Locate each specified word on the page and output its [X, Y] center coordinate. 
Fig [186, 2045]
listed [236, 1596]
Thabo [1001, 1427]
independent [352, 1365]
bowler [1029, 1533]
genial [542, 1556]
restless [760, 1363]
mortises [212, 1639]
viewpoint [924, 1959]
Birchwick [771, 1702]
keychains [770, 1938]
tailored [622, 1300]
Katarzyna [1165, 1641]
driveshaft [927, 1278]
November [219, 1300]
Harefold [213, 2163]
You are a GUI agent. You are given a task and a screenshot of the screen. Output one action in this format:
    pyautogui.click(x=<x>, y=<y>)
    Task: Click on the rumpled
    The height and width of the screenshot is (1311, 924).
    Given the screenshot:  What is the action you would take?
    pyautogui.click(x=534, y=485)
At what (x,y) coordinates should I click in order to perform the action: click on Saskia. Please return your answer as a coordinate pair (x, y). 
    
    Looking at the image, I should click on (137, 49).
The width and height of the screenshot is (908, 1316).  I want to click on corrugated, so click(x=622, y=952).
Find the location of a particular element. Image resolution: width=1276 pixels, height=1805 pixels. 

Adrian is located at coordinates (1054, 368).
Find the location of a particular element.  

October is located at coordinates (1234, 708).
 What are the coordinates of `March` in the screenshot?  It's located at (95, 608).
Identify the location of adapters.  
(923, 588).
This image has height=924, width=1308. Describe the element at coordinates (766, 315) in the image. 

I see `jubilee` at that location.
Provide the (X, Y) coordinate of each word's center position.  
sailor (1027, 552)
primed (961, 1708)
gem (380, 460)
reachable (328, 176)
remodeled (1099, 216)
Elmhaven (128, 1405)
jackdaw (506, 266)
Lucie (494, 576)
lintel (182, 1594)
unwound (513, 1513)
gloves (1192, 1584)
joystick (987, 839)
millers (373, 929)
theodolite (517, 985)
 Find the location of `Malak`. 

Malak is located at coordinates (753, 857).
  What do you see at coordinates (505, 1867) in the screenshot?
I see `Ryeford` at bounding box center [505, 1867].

• [TASK BRIEF] Copy the data above verbatim, starting with the line that contains "driveshaft [927, 1278]" and going on through the line that contains "pyautogui.click(x=534, y=485)".

• [EXERCISE RESULT]
driveshaft [927, 1278]
November [219, 1300]
Harefold [213, 2163]
You are a GUI agent. You are given a task and a screenshot of the screen. Output one action in this format:
    pyautogui.click(x=<x>, y=<y>)
    Task: Click on the rumpled
    The height and width of the screenshot is (1311, 924).
    Given the screenshot:  What is the action you would take?
    pyautogui.click(x=534, y=485)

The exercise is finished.